**What the task asks**
Only the pictures stay out; every record is to be quoted exactly.

Dataset excerpts
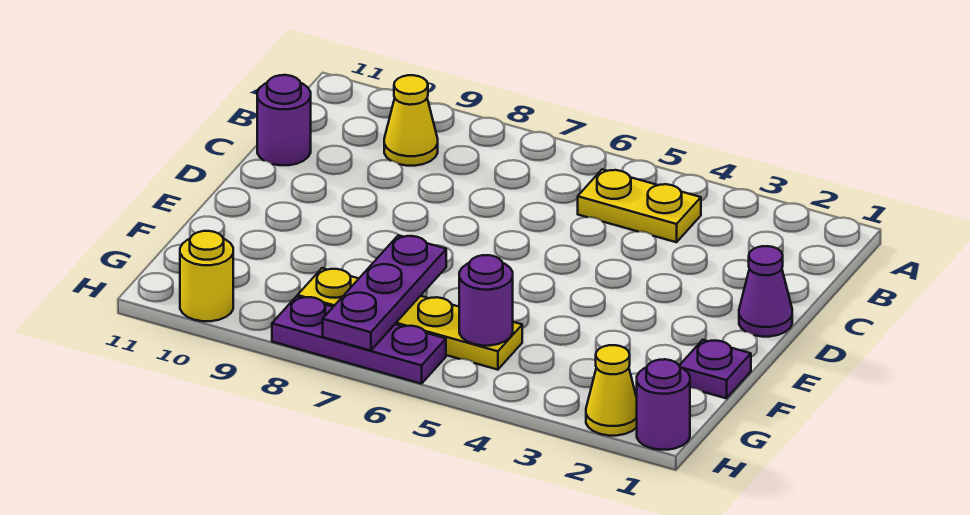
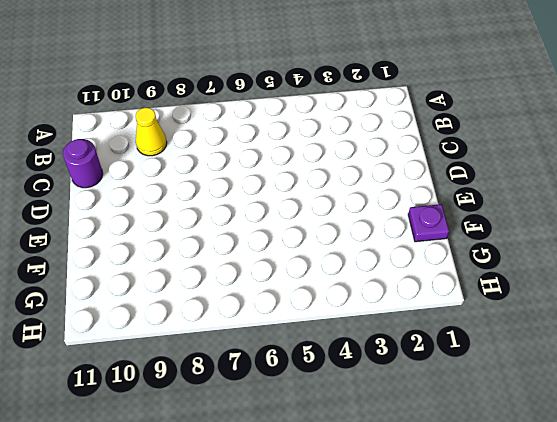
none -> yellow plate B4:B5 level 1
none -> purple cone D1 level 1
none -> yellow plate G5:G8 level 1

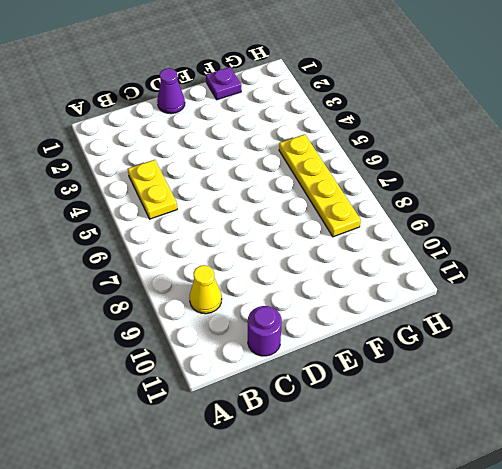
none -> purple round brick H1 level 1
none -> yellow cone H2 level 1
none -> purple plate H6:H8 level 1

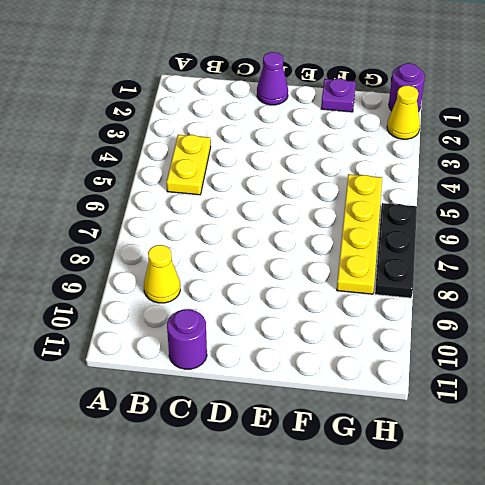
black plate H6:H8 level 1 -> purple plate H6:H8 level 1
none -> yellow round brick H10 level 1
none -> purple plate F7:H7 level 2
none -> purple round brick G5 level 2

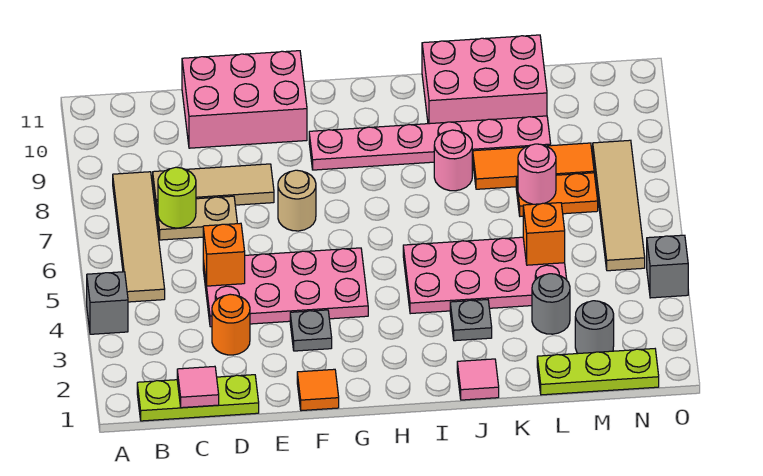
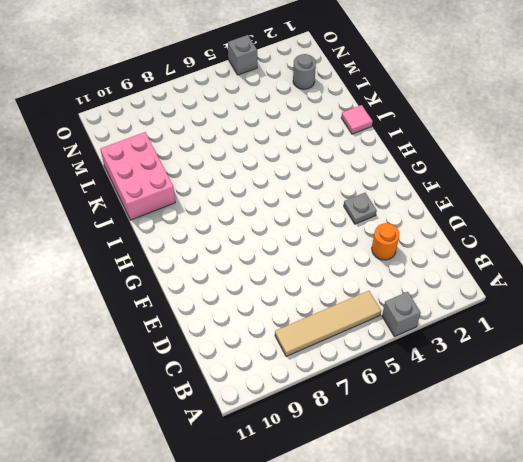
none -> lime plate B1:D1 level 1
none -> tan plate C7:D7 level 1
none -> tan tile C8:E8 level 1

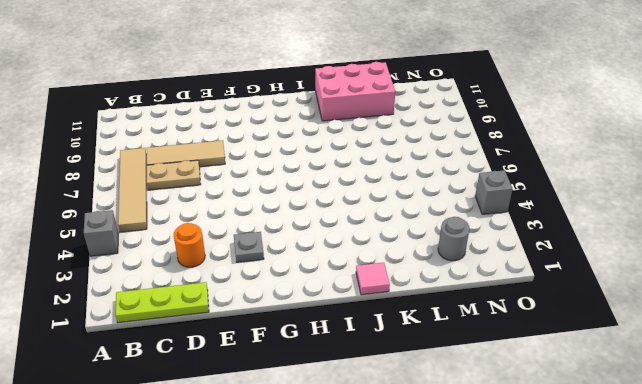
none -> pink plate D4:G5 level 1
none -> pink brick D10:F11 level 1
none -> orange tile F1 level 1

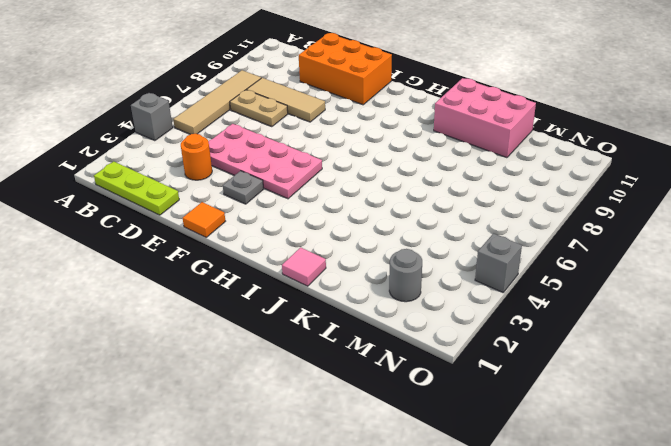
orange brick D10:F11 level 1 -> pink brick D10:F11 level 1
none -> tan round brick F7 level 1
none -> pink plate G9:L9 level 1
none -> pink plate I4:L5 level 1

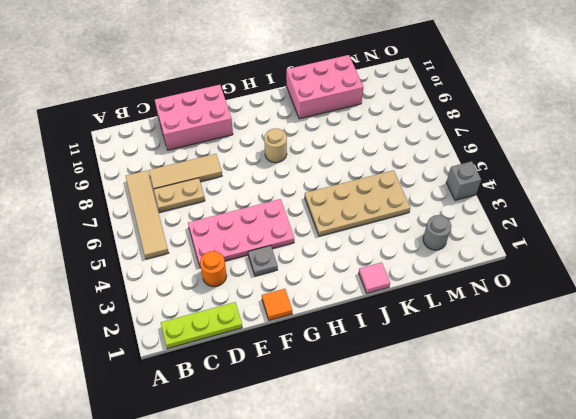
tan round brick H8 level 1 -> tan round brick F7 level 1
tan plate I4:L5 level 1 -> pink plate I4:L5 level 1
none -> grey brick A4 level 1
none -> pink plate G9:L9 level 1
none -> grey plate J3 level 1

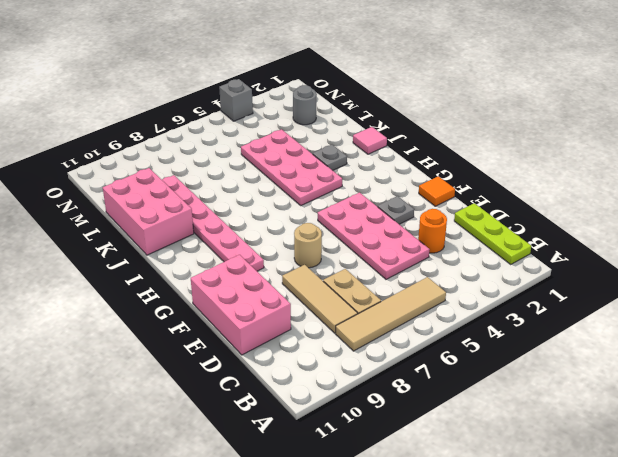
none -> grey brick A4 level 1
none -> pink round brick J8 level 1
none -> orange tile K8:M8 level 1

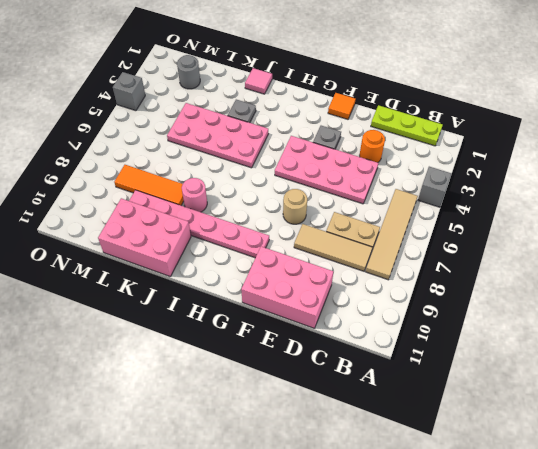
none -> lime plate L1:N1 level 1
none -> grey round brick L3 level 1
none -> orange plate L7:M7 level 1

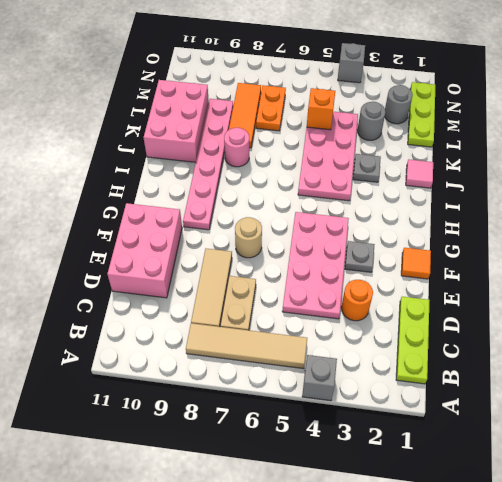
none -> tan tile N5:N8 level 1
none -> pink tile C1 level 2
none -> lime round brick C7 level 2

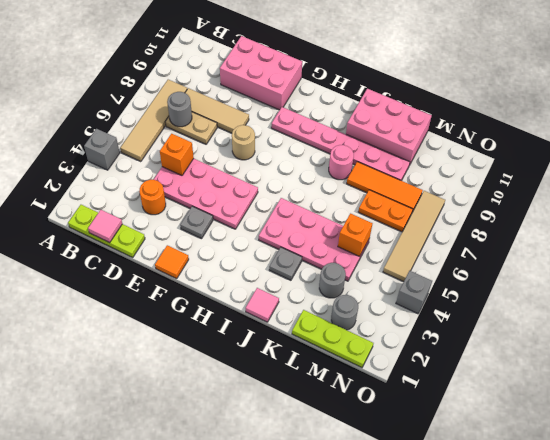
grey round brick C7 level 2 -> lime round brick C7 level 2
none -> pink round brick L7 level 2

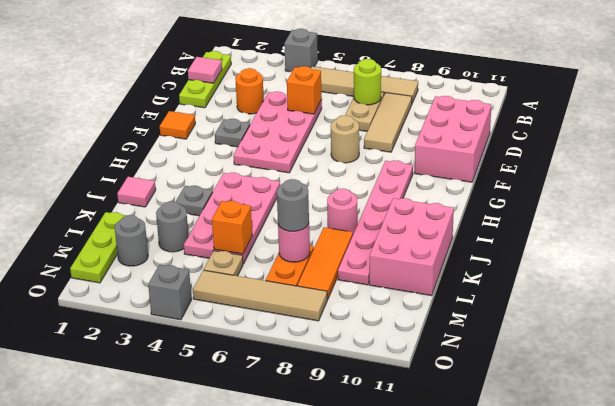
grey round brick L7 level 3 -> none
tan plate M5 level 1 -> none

**Problem solution**
none -> yellow plate B4:B5 level 1
none -> purple cone D1 level 1
none -> yellow plate G5:G8 level 1

none -> purple round brick H1 level 1
none -> yellow cone H2 level 1
none -> purple plate H6:H8 level 1

black plate H6:H8 level 1 -> purple plate H6:H8 level 1
none -> yellow round brick H10 level 1
none -> purple plate F7:H7 level 2
none -> purple round brick G5 level 2

none -> lime plate B1:D1 level 1
none -> tan plate C7:D7 level 1
none -> tan tile C8:E8 level 1

none -> pink plate D4:G5 level 1
none -> pink brick D10:F11 level 1
none -> orange tile F1 level 1

orange brick D10:F11 level 1 -> pink brick D10:F11 level 1
none -> tan round brick F7 level 1
none -> pink plate G9:L9 level 1
none -> pink plate I4:L5 level 1

tan round brick H8 level 1 -> tan round brick F7 level 1
tan plate I4:L5 level 1 -> pink plate I4:L5 level 1
none -> grey brick A4 level 1
none -> pink plate G9:L9 level 1
none -> grey plate J3 level 1

none -> grey brick A4 level 1
none -> pink round brick J8 level 1
none -> orange tile K8:M8 level 1

none -> lime plate L1:N1 level 1
none -> grey round brick L3 level 1
none -> orange plate L7:M7 level 1

none -> tan tile N5:N8 level 1
none -> pink tile C1 level 2
none -> lime round brick C7 level 2

grey round brick C7 level 2 -> lime round brick C7 level 2
none -> pink round brick L7 level 2

grey round brick L7 level 3 -> none
tan plate M5 level 1 -> none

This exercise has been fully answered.